● **Revision tracking records**
########################################
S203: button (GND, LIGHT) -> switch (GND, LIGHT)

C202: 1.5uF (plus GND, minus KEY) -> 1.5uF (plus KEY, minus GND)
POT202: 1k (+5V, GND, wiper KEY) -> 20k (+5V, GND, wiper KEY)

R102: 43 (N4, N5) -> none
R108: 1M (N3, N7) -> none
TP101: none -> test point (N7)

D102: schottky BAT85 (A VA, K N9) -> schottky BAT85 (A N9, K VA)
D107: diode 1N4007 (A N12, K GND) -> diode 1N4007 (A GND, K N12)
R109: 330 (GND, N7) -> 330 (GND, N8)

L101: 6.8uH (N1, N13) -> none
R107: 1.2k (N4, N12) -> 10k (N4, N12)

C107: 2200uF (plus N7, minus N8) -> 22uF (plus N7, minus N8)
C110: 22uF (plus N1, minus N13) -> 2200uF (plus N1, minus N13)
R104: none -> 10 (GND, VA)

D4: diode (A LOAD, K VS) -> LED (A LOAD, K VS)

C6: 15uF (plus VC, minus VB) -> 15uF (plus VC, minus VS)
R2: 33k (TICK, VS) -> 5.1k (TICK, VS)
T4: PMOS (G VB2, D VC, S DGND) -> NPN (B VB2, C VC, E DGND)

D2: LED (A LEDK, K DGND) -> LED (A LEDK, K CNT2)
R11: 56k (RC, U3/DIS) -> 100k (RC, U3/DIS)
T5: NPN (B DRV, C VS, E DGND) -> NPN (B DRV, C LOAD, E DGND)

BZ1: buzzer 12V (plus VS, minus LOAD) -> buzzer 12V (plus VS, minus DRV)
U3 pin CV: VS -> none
########################################
● **What the task requires**
Determine which lines above include the word "diode", and report those lines in full.

● **Exercise output**
D107: diode 1N4007 (A N12, K GND) -> diode 1N4007 (A GND, K N12)
D4: diode (A LOAD, K VS) -> LED (A LOAD, K VS)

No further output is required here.